Give the number of lines in the listing that contain "Release", with no other words.

"""

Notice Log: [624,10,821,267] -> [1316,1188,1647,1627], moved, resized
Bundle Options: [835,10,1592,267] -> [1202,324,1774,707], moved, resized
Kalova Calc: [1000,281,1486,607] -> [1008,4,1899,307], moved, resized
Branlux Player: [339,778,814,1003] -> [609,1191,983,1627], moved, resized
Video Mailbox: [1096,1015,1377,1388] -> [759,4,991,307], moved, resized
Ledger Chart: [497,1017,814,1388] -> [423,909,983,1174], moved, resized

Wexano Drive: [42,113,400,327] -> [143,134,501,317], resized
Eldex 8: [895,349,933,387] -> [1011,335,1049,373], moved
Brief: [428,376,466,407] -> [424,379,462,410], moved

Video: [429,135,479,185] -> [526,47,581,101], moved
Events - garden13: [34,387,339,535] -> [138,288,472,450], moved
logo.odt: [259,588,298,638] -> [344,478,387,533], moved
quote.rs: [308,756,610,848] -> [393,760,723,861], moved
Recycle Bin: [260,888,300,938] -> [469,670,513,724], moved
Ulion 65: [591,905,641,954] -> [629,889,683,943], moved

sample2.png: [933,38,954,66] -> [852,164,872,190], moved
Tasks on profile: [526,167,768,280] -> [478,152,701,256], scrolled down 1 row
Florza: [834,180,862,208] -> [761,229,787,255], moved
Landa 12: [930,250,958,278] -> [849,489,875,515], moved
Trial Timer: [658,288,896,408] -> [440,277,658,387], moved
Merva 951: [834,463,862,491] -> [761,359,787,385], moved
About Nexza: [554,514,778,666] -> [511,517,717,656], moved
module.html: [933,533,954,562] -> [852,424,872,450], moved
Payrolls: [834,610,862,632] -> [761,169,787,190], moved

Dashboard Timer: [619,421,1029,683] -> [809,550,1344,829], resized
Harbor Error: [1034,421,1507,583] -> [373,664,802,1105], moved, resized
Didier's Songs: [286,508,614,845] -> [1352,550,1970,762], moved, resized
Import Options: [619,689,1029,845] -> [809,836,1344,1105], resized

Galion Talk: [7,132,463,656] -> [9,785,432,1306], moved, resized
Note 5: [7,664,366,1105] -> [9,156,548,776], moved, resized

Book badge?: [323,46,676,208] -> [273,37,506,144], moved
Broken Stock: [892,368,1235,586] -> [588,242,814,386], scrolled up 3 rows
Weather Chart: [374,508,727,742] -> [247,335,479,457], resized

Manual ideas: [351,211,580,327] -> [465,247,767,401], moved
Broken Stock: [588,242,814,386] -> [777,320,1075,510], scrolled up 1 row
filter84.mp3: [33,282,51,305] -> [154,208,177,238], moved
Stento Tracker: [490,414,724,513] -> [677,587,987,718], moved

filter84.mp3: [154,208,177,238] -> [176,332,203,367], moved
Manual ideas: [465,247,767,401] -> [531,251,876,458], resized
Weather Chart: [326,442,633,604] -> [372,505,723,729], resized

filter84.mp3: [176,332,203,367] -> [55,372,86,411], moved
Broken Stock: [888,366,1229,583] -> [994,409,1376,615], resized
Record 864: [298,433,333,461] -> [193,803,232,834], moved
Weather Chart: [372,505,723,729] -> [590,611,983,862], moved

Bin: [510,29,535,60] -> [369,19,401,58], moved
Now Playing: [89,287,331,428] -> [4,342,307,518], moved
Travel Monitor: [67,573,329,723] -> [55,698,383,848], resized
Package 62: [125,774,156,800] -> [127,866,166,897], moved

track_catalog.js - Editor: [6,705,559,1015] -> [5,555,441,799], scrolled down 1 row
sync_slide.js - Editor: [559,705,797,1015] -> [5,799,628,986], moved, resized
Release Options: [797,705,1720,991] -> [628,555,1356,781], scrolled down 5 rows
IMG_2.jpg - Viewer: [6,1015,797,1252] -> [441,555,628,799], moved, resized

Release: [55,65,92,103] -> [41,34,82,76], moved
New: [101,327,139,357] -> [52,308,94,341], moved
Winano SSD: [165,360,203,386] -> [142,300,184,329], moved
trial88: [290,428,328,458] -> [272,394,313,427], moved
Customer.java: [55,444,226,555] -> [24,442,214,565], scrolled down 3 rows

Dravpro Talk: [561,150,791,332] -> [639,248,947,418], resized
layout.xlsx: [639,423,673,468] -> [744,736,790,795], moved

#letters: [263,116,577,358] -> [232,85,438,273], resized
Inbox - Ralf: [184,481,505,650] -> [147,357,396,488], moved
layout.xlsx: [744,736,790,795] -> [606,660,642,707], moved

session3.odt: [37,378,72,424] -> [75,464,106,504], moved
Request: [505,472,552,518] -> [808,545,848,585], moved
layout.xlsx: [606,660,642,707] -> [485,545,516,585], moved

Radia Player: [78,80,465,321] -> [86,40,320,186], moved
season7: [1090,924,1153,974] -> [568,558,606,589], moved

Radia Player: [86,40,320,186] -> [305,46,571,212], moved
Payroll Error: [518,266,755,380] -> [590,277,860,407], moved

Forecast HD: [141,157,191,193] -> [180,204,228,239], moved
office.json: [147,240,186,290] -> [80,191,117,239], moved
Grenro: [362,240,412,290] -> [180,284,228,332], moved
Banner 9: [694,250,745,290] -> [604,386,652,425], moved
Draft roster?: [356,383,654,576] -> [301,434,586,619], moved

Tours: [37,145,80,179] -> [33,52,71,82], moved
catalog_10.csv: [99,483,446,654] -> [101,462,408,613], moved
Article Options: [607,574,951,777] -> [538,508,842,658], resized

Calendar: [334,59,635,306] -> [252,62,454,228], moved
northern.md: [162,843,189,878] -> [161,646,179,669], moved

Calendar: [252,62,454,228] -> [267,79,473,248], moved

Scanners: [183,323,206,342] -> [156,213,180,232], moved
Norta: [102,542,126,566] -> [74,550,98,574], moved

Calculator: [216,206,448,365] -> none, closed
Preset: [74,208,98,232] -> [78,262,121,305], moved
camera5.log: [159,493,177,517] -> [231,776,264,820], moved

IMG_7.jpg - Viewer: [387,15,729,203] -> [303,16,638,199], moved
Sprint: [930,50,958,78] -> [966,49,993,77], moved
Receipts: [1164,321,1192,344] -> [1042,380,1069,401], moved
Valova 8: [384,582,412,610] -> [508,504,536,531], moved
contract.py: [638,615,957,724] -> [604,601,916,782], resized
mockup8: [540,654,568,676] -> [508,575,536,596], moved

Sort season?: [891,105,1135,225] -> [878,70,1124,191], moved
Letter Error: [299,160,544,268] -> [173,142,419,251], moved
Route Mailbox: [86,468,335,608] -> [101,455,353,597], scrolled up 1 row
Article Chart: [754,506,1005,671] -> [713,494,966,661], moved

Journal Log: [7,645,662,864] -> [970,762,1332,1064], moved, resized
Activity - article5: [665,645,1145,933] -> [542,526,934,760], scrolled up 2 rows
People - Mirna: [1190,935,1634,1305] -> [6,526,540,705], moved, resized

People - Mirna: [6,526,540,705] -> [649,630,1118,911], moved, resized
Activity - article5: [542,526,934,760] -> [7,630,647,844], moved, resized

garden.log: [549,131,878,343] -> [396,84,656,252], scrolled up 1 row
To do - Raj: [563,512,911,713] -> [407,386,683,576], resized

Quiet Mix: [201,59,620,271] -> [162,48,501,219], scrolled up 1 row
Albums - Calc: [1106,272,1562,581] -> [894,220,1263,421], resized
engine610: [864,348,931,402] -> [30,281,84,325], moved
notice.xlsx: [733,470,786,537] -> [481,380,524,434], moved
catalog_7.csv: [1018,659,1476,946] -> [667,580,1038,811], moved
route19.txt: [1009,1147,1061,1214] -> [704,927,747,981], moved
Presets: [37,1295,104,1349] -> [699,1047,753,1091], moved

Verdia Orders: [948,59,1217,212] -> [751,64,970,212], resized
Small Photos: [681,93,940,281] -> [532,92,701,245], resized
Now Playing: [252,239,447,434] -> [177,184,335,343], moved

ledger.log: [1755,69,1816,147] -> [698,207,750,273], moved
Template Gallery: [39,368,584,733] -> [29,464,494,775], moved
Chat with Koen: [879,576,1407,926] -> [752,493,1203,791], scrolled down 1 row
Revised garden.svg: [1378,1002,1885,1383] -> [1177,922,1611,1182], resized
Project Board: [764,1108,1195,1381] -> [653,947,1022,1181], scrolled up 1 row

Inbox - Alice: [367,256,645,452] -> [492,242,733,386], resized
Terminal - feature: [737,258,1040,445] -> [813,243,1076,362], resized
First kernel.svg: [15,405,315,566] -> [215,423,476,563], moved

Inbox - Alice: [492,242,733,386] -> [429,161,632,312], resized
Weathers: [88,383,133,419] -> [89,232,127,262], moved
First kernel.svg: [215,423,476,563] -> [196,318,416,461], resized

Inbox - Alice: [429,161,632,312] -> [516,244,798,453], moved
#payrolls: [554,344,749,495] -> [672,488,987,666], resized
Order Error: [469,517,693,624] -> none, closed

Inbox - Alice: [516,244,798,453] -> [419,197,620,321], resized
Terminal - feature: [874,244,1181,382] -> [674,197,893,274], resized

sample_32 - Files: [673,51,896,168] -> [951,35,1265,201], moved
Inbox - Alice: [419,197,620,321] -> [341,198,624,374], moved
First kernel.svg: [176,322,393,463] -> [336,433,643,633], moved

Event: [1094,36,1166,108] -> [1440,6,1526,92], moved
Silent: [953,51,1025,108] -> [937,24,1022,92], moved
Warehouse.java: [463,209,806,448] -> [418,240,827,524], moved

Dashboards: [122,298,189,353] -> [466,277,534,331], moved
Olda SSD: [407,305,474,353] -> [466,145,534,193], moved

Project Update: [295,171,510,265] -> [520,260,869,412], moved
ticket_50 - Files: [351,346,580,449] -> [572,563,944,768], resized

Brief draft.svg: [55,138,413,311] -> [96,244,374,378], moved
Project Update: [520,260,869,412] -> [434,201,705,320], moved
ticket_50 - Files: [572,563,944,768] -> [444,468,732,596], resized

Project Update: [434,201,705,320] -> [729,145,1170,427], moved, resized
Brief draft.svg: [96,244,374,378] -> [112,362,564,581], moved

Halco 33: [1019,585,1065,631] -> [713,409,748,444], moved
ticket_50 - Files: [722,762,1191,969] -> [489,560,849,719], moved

"""

## Task answer
2